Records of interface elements
+++++
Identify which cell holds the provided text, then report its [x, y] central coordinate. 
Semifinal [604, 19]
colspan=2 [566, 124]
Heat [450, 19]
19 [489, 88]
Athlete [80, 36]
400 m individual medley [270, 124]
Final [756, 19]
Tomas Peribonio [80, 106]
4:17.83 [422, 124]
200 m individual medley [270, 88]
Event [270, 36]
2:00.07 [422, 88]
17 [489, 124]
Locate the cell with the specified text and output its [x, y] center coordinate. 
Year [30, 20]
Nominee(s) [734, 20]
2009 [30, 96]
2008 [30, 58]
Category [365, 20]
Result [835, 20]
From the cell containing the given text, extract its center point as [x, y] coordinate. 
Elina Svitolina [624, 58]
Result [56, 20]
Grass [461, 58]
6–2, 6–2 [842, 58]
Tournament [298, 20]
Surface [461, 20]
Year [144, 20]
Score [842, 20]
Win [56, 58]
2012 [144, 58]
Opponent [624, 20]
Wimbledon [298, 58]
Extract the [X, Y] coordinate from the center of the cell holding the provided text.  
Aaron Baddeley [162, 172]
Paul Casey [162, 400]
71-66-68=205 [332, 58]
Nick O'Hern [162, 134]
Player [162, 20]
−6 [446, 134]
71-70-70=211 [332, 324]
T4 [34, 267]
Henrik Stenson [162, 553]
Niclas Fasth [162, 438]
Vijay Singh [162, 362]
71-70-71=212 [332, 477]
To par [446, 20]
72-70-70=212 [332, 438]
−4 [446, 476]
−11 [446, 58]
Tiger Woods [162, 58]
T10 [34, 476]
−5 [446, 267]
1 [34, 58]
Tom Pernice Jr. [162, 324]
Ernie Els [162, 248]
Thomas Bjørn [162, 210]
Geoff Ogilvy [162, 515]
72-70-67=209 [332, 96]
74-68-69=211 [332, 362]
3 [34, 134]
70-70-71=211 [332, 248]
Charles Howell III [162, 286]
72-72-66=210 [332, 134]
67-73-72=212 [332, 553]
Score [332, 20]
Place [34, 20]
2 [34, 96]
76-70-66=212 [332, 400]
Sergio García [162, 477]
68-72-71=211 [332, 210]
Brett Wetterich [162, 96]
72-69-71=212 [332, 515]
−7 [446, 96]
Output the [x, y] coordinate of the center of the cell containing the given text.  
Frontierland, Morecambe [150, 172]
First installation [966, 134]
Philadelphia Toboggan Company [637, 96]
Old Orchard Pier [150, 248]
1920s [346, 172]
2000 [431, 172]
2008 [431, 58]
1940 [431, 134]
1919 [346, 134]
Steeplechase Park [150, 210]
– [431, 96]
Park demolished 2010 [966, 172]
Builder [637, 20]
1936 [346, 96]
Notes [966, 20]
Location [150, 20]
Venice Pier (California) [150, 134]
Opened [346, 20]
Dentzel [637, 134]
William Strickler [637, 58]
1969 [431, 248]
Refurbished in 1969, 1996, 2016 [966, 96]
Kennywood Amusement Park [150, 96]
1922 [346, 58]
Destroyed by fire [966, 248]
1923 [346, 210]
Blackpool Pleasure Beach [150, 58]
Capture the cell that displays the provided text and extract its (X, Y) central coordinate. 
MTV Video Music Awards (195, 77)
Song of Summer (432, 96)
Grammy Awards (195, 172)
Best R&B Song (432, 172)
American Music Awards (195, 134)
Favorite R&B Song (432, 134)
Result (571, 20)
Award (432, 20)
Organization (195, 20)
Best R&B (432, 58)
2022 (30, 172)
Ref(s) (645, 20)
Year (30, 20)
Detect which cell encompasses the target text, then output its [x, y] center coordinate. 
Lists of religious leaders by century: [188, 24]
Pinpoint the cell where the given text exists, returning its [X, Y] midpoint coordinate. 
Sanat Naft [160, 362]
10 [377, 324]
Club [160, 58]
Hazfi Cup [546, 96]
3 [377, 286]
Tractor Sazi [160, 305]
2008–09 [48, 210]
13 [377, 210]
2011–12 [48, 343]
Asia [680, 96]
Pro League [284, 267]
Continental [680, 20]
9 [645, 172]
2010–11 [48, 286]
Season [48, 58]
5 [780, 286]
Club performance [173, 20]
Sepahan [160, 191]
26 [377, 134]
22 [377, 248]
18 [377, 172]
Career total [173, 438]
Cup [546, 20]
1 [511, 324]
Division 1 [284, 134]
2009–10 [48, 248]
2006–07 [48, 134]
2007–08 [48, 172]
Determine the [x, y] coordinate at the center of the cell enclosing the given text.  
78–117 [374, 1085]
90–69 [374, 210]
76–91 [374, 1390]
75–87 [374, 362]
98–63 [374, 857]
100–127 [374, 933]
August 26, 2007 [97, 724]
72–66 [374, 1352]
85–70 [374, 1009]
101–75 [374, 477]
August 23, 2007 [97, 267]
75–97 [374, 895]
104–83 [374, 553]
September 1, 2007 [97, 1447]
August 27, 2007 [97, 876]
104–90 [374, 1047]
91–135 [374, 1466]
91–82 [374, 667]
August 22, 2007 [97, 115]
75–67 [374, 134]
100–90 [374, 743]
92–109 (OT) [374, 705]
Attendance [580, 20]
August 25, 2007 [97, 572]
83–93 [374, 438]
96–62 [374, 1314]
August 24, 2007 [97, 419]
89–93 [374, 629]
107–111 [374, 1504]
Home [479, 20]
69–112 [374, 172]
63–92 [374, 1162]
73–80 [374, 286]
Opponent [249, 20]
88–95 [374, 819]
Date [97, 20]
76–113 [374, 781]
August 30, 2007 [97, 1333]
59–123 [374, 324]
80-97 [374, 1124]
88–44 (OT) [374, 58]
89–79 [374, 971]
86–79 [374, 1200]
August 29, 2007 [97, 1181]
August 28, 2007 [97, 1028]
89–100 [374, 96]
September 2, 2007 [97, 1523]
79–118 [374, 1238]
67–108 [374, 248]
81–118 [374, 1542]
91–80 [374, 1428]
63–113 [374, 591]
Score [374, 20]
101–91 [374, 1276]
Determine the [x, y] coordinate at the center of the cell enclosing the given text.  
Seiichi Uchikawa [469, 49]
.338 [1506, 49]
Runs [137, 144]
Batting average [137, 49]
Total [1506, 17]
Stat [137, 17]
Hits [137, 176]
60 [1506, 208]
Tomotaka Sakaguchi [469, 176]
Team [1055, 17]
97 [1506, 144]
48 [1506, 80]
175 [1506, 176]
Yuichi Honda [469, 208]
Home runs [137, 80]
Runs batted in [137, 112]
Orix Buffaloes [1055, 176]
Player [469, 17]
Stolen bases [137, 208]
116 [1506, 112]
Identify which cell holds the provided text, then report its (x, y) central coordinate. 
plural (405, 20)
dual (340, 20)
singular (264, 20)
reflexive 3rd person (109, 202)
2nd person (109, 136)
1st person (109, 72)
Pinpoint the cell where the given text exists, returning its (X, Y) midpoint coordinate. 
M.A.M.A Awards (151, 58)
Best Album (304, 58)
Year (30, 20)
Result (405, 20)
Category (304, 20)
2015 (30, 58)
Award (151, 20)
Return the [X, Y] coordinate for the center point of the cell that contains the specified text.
+++++
Reproduce every line of the data above without any change, keeping the original order.

Identify which cell holds the provided text, then report its [x, y] central coordinate. 
Semifinal [604, 19]
colspan=2 [566, 124]
Heat [450, 19]
19 [489, 88]
Athlete [80, 36]
400 m individual medley [270, 124]
Final [756, 19]
Tomas Peribonio [80, 106]
4:17.83 [422, 124]
200 m individual medley [270, 88]
Event [270, 36]
2:00.07 [422, 88]
17 [489, 124]
Locate the cell with the specified text and output its [x, y] center coordinate. 
Year [30, 20]
Nominee(s) [734, 20]
2009 [30, 96]
2008 [30, 58]
Category [365, 20]
Result [835, 20]
From the cell containing the given text, extract its center point as [x, y] coordinate. 
Elina Svitolina [624, 58]
Result [56, 20]
Grass [461, 58]
6–2, 6–2 [842, 58]
Tournament [298, 20]
Surface [461, 20]
Year [144, 20]
Score [842, 20]
Win [56, 58]
2012 [144, 58]
Opponent [624, 20]
Wimbledon [298, 58]
Extract the [X, Y] coordinate from the center of the cell holding the provided text.  
Aaron Baddeley [162, 172]
Paul Casey [162, 400]
71-66-68=205 [332, 58]
Nick O'Hern [162, 134]
Player [162, 20]
−6 [446, 134]
71-70-70=211 [332, 324]
T4 [34, 267]
Henrik Stenson [162, 553]
Niclas Fasth [162, 438]
Vijay Singh [162, 362]
71-70-71=212 [332, 477]
To par [446, 20]
72-70-70=212 [332, 438]
−4 [446, 476]
−11 [446, 58]
Tiger Woods [162, 58]
T10 [34, 476]
−5 [446, 267]
1 [34, 58]
Tom Pernice Jr. [162, 324]
Ernie Els [162, 248]
Thomas Bjørn [162, 210]
Geoff Ogilvy [162, 515]
72-70-67=209 [332, 96]
74-68-69=211 [332, 362]
3 [34, 134]
70-70-71=211 [332, 248]
Charles Howell III [162, 286]
72-72-66=210 [332, 134]
67-73-72=212 [332, 553]
Score [332, 20]
Place [34, 20]
2 [34, 96]
76-70-66=212 [332, 400]
Sergio García [162, 477]
68-72-71=211 [332, 210]
Brett Wetterich [162, 96]
72-69-71=212 [332, 515]
−7 [446, 96]
Output the [x, y] coordinate of the center of the cell containing the given text.  
Frontierland, Morecambe [150, 172]
First installation [966, 134]
Philadelphia Toboggan Company [637, 96]
Old Orchard Pier [150, 248]
1920s [346, 172]
2000 [431, 172]
2008 [431, 58]
1940 [431, 134]
1919 [346, 134]
Steeplechase Park [150, 210]
– [431, 96]
Park demolished 2010 [966, 172]
Builder [637, 20]
1936 [346, 96]
Notes [966, 20]
Location [150, 20]
Venice Pier (California) [150, 134]
Opened [346, 20]
Dentzel [637, 134]
William Strickler [637, 58]
1969 [431, 248]
Refurbished in 1969, 1996, 2016 [966, 96]
Kennywood Amusement Park [150, 96]
1922 [346, 58]
Destroyed by fire [966, 248]
1923 [346, 210]
Blackpool Pleasure Beach [150, 58]
Capture the cell that displays the provided text and extract its (X, Y) central coordinate. 
MTV Video Music Awards (195, 77)
Song of Summer (432, 96)
Grammy Awards (195, 172)
Best R&B Song (432, 172)
American Music Awards (195, 134)
Favorite R&B Song (432, 134)
Result (571, 20)
Award (432, 20)
Organization (195, 20)
Best R&B (432, 58)
2022 (30, 172)
Ref(s) (645, 20)
Year (30, 20)
Detect which cell encompasses the target text, then output its [x, y] center coordinate. 
Lists of religious leaders by century: [188, 24]
Pinpoint the cell where the given text exists, returning its [X, Y] midpoint coordinate. 
Sanat Naft [160, 362]
10 [377, 324]
Club [160, 58]
Hazfi Cup [546, 96]
3 [377, 286]
Tractor Sazi [160, 305]
2008–09 [48, 210]
13 [377, 210]
2011–12 [48, 343]
Asia [680, 96]
Pro League [284, 267]
Continental [680, 20]
9 [645, 172]
2010–11 [48, 286]
Season [48, 58]
5 [780, 286]
Club performance [173, 20]
Sepahan [160, 191]
26 [377, 134]
22 [377, 248]
18 [377, 172]
Career total [173, 438]
Cup [546, 20]
1 [511, 324]
Division 1 [284, 134]
2009–10 [48, 248]
2006–07 [48, 134]
2007–08 [48, 172]
Determine the [x, y] coordinate at the center of the cell enclosing the given text.  
78–117 [374, 1085]
90–69 [374, 210]
76–91 [374, 1390]
75–87 [374, 362]
98–63 [374, 857]
100–127 [374, 933]
August 26, 2007 [97, 724]
72–66 [374, 1352]
85–70 [374, 1009]
101–75 [374, 477]
August 23, 2007 [97, 267]
75–97 [374, 895]
104–83 [374, 553]
September 1, 2007 [97, 1447]
August 27, 2007 [97, 876]
104–90 [374, 1047]
91–135 [374, 1466]
91–82 [374, 667]
August 22, 2007 [97, 115]
75–67 [374, 134]
100–90 [374, 743]
92–109 (OT) [374, 705]
Attendance [580, 20]
August 25, 2007 [97, 572]
83–93 [374, 438]
96–62 [374, 1314]
August 24, 2007 [97, 419]
89–93 [374, 629]
107–111 [374, 1504]
Home [479, 20]
69–112 [374, 172]
63–92 [374, 1162]
73–80 [374, 286]
Opponent [249, 20]
88–95 [374, 819]
Date [97, 20]
76–113 [374, 781]
August 30, 2007 [97, 1333]
59–123 [374, 324]
80-97 [374, 1124]
88–44 (OT) [374, 58]
89–79 [374, 971]
86–79 [374, 1200]
August 29, 2007 [97, 1181]
August 28, 2007 [97, 1028]
89–100 [374, 96]
September 2, 2007 [97, 1523]
79–118 [374, 1238]
67–108 [374, 248]
81–118 [374, 1542]
91–80 [374, 1428]
63–113 [374, 591]
Score [374, 20]
101–91 [374, 1276]
Determine the [x, y] coordinate at the center of the cell enclosing the given text.  
Seiichi Uchikawa [469, 49]
.338 [1506, 49]
Runs [137, 144]
Batting average [137, 49]
Total [1506, 17]
Stat [137, 17]
Hits [137, 176]
60 [1506, 208]
Tomotaka Sakaguchi [469, 176]
Team [1055, 17]
97 [1506, 144]
48 [1506, 80]
175 [1506, 176]
Yuichi Honda [469, 208]
Home runs [137, 80]
Runs batted in [137, 112]
Orix Buffaloes [1055, 176]
Player [469, 17]
Stolen bases [137, 208]
116 [1506, 112]
Identify which cell holds the provided text, then report its (x, y) central coordinate. 
plural (405, 20)
dual (340, 20)
singular (264, 20)
reflexive 3rd person (109, 202)
2nd person (109, 136)
1st person (109, 72)
Pinpoint the cell where the given text exists, returning its (X, Y) midpoint coordinate. 
M.A.M.A Awards (151, 58)
Best Album (304, 58)
Year (30, 20)
Result (405, 20)
Category (304, 20)
2015 (30, 58)
Award (151, 20)
Return the [X, Y] coordinate for the center point of the cell that contains the specified text.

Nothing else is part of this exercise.